[[ INPUT DATA open ]]

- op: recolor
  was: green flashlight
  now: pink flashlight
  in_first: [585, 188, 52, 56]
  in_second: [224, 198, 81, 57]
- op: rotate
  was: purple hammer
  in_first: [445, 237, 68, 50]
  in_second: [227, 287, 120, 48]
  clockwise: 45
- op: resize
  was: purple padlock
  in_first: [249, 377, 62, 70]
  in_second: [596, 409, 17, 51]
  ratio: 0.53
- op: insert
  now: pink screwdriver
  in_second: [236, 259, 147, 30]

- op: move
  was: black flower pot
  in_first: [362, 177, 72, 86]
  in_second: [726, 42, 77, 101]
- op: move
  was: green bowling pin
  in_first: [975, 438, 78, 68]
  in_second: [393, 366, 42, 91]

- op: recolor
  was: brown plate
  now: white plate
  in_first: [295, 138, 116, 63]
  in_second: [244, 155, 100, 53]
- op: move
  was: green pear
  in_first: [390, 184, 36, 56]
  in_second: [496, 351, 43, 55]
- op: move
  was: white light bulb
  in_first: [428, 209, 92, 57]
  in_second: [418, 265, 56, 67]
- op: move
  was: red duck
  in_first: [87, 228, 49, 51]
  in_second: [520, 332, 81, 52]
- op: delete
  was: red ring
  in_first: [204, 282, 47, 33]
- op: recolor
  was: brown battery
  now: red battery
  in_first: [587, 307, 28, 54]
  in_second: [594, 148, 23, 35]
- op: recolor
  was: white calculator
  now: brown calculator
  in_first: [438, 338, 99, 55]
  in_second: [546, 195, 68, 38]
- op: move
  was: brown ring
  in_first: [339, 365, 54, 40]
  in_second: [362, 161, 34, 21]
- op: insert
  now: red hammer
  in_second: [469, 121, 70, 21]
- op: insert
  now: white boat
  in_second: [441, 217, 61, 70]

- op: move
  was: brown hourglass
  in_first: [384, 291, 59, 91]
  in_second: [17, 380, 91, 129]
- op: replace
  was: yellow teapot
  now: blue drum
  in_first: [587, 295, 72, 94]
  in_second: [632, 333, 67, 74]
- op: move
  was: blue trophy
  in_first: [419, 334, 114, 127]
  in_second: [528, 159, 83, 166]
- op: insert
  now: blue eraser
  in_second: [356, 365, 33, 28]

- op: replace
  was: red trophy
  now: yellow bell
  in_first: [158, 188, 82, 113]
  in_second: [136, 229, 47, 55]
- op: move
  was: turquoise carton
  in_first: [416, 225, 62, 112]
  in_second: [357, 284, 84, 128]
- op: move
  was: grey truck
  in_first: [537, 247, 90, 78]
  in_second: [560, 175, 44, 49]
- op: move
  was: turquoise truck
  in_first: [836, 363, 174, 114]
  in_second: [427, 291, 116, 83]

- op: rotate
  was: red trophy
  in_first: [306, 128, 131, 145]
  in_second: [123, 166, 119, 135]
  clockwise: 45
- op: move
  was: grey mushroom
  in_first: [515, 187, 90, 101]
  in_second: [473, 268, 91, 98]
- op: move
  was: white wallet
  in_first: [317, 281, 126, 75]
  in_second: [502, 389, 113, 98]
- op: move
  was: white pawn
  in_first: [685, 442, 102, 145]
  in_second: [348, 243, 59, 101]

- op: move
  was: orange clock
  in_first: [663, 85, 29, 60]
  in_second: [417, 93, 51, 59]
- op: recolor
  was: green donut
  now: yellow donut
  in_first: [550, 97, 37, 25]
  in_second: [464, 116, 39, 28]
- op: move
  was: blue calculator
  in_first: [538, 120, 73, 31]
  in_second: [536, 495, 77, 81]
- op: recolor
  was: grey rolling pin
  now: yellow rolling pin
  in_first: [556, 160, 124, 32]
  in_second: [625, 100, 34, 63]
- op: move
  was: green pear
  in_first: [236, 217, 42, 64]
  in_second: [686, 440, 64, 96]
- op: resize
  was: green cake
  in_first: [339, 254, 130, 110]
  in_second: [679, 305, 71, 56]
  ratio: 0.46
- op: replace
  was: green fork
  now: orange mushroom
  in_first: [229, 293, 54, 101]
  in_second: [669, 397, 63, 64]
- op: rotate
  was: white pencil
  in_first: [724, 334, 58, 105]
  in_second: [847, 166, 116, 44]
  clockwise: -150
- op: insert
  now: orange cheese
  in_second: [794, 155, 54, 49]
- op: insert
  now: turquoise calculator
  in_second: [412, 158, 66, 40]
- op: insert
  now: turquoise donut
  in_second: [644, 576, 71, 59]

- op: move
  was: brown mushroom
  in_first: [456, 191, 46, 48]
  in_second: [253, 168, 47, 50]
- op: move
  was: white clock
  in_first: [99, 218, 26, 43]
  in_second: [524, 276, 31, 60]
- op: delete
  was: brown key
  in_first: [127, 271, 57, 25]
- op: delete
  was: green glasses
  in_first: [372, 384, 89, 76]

[[ INPUT DATA closed ]]

- **WHAT TO PRODUCE**
In the entries above, find the line holding "in_second: [227, 287, 120, 48]" and the line holding "now: pink screwdriver", then retype exactly those two lines and every line between them, and nothing else.

- **RESPONSE AREA**
  in_second: [227, 287, 120, 48]
  clockwise: 45
- op: resize
  was: purple padlock
  in_first: [249, 377, 62, 70]
  in_second: [596, 409, 17, 51]
  ratio: 0.53
- op: insert
  now: pink screwdriver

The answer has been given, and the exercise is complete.